- PROBLEM:
Please count the lines in the records below that include the word "removed" and report only the total.

- WORKING DATA:
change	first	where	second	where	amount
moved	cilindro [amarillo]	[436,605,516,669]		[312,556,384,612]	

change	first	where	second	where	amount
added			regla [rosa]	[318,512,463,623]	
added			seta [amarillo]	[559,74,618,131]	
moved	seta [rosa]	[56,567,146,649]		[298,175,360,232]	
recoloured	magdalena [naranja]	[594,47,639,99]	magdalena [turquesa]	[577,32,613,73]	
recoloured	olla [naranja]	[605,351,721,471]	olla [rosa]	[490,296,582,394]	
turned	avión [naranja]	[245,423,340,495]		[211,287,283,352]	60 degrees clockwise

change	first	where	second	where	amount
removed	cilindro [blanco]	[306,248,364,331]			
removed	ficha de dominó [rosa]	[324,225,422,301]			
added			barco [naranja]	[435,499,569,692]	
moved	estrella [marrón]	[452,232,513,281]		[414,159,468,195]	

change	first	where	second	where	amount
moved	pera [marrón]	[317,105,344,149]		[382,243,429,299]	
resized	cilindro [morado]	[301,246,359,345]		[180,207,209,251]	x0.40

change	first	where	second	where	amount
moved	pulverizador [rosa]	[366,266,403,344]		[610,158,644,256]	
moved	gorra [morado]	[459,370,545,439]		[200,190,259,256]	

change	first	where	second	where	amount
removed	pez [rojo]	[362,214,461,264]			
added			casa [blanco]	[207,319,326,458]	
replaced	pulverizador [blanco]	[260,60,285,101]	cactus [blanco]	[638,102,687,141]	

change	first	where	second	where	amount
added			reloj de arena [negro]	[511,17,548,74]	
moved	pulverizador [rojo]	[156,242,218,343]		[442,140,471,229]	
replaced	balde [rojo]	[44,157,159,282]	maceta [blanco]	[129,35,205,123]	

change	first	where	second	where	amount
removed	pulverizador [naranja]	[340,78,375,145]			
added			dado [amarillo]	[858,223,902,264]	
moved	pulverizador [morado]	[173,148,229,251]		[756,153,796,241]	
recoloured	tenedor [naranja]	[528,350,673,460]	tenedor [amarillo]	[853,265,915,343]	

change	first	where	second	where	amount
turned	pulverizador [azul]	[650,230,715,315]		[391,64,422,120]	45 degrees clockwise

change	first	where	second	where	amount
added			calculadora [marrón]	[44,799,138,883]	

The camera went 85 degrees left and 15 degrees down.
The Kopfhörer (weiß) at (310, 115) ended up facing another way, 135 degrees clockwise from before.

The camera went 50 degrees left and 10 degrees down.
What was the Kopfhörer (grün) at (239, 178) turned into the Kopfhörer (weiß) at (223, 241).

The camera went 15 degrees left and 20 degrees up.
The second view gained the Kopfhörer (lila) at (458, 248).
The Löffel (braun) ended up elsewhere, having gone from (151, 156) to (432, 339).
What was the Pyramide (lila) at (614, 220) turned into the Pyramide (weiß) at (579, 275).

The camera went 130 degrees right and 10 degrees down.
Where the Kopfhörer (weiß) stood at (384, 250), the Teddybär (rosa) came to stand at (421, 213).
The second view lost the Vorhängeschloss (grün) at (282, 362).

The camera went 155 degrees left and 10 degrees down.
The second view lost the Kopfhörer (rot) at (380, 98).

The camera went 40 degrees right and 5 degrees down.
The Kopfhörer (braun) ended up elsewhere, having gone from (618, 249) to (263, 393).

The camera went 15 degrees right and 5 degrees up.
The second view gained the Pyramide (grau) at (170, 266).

- THE COMPLETED TASK:
4